───── STUDY MATERIAL

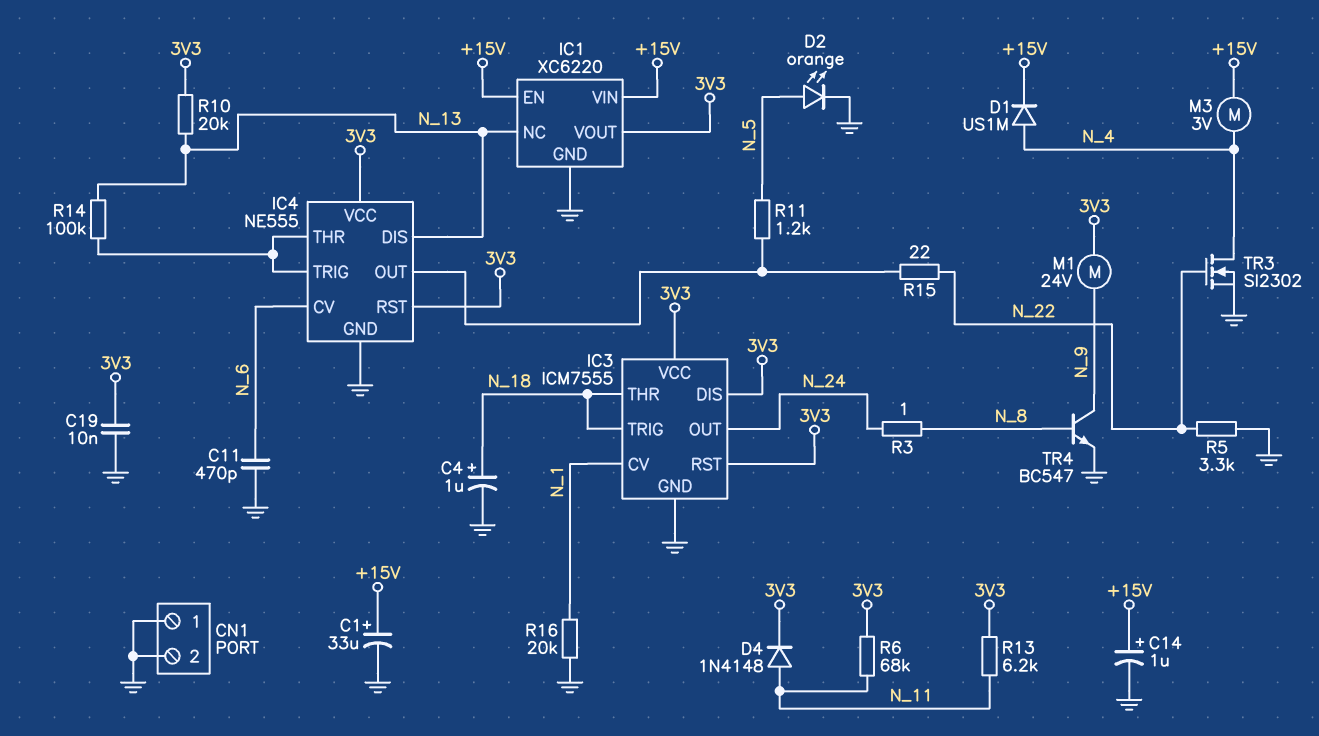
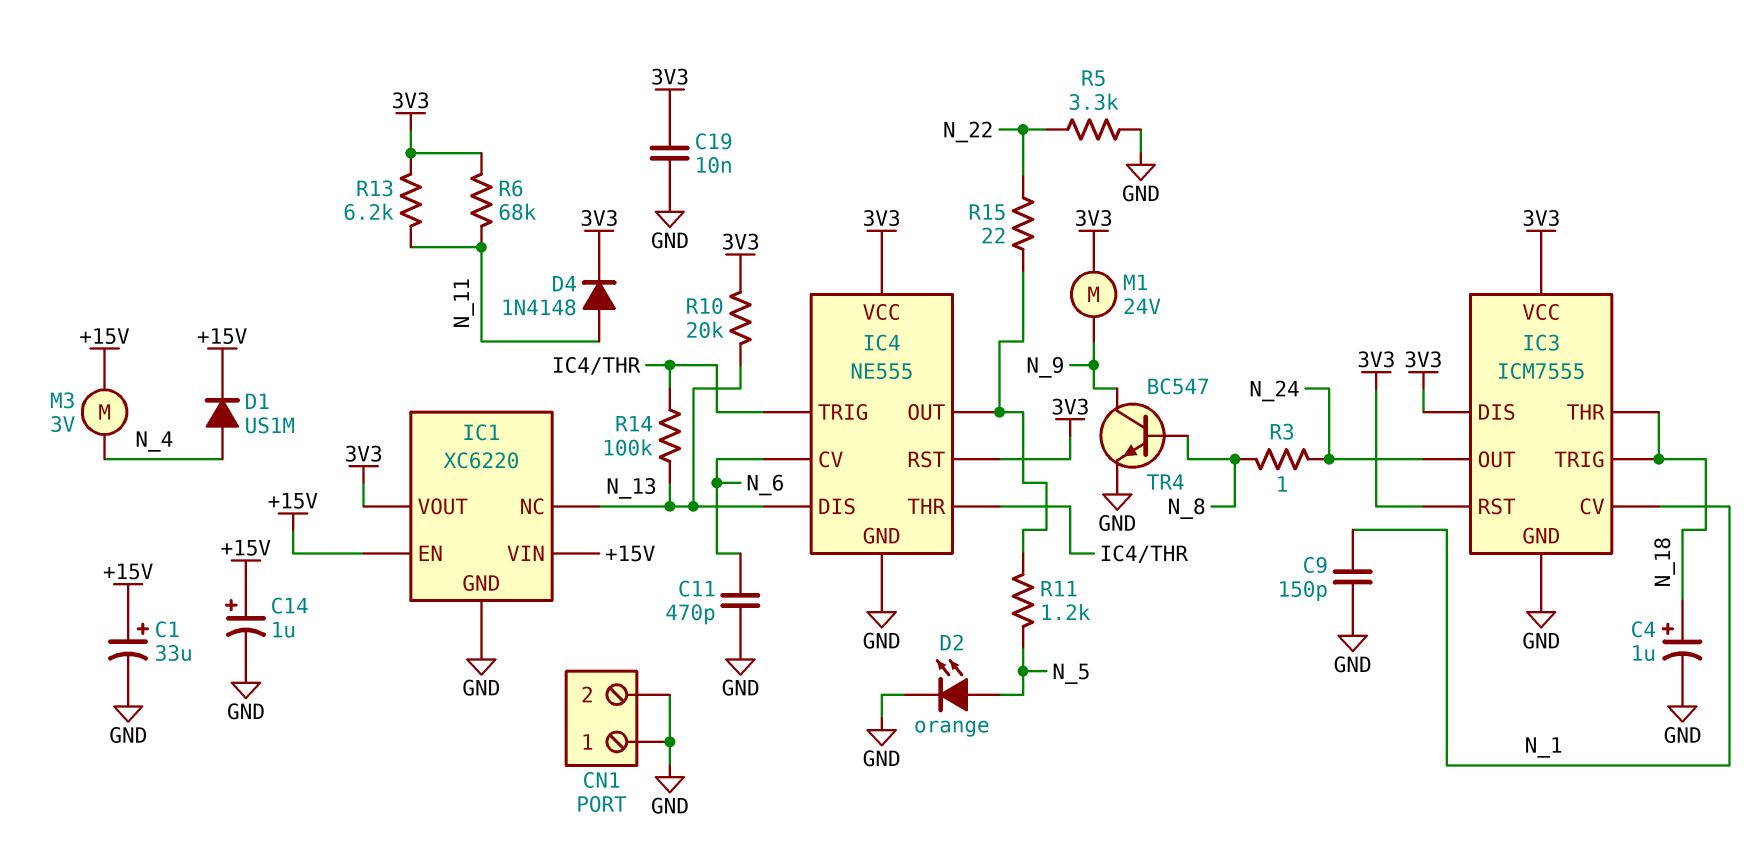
C9: none -> 150pF (GND, N_1)
R16: 20k (GND, N_1) -> none
TR3: NMOS SI2302 (G N_22, D N_4, S GND) -> none

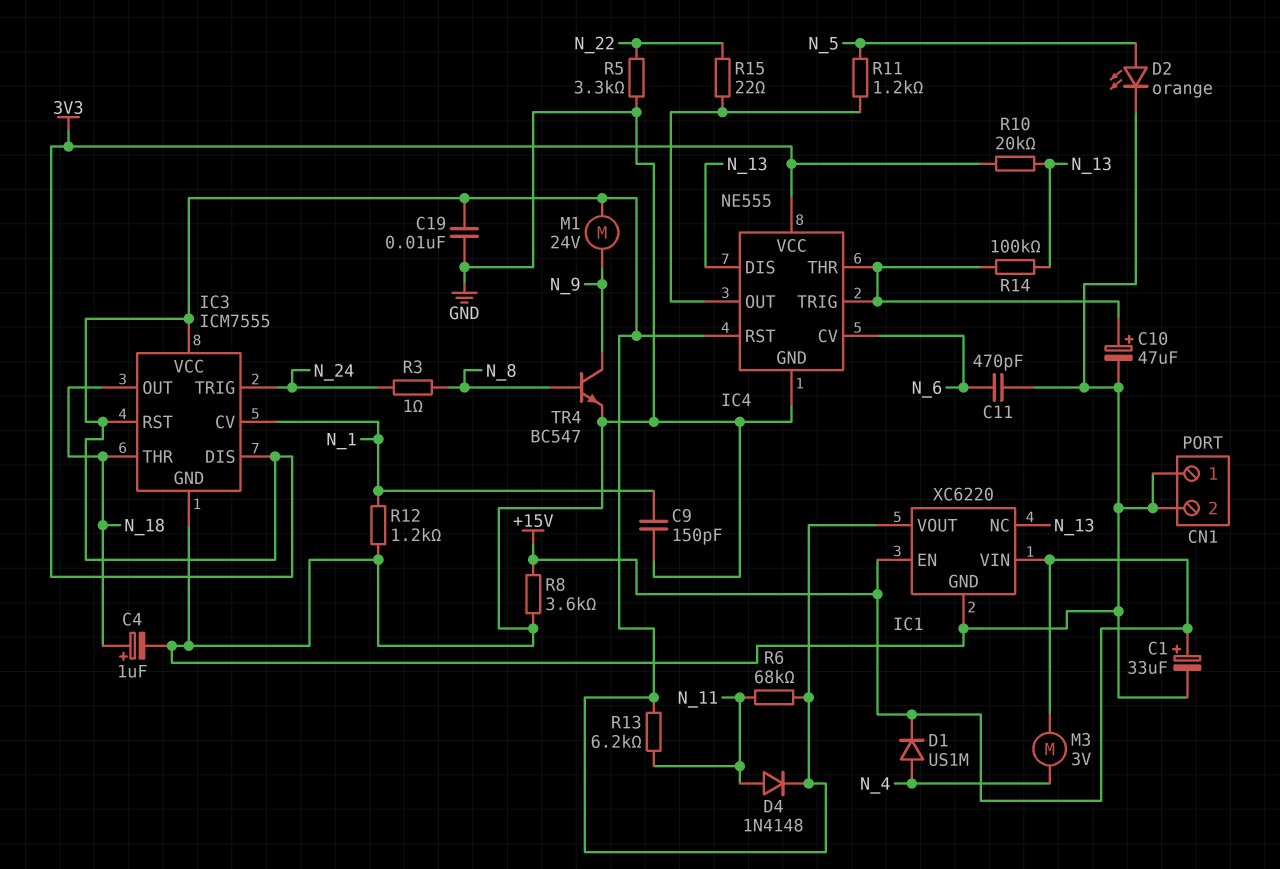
C10: none -> 47uF (plus IC4/THR, minus GND)
C14: 1uF (plus +15V, minus GND) -> none
IC3 pin OUT: N_24 -> N_18
IC3 pin TRIG: N_18 -> N_24
R8: none -> 3.6k (+15V, GND)
R12: none -> 1.2k (GND, N_1)

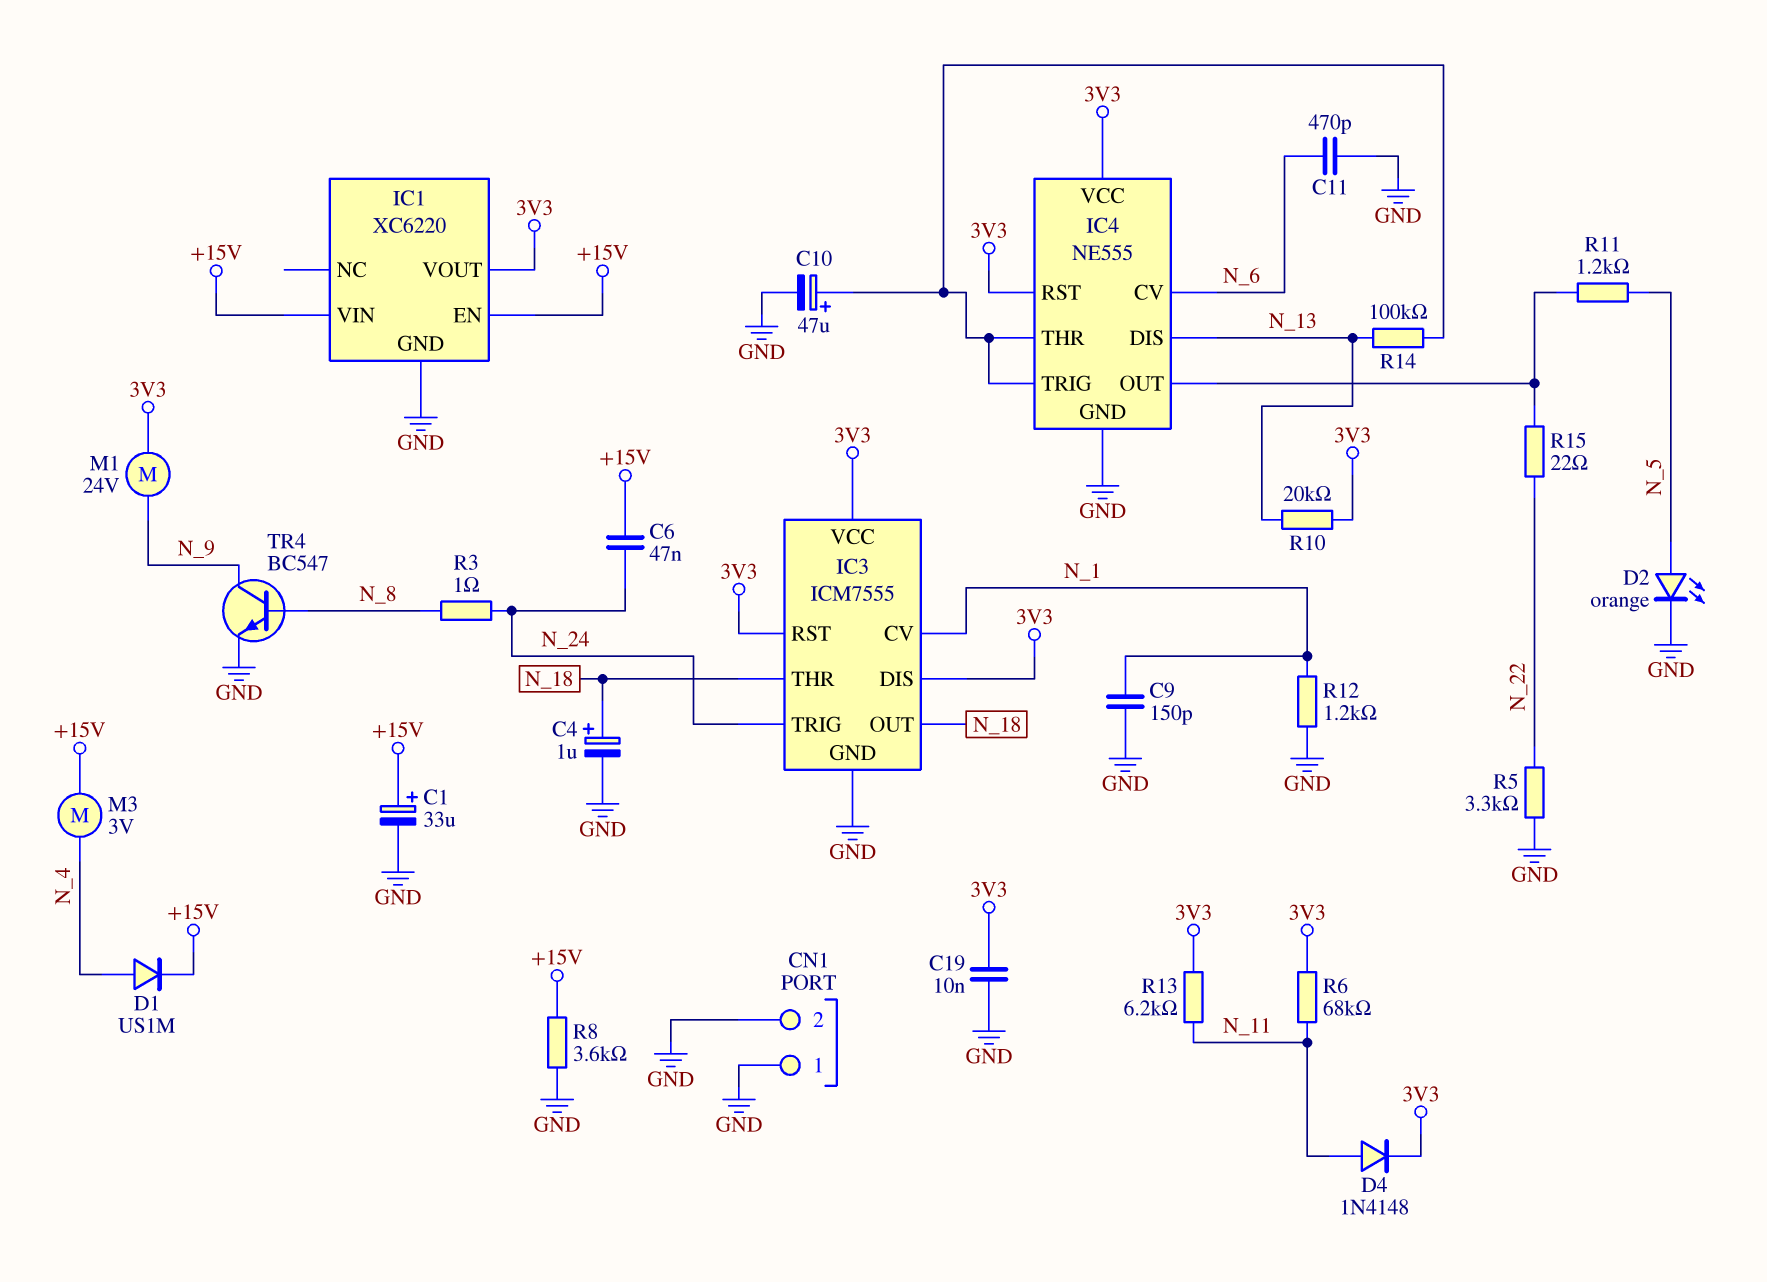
C6: none -> 47nF (+15V, N_24)
IC1 pin NC: N_13 -> none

──────────

Give every line above again exactly, with no pictures.

_RESPONSE TO THIS TASK_
C9: none -> 150pF (GND, N_1)
R16: 20k (GND, N_1) -> none
TR3: NMOS SI2302 (G N_22, D N_4, S GND) -> none

C10: none -> 47uF (plus IC4/THR, minus GND)
C14: 1uF (plus +15V, minus GND) -> none
IC3 pin OUT: N_24 -> N_18
IC3 pin TRIG: N_18 -> N_24
R8: none -> 3.6k (+15V, GND)
R12: none -> 1.2k (GND, N_1)

C6: none -> 47nF (+15V, N_24)
IC1 pin NC: N_13 -> none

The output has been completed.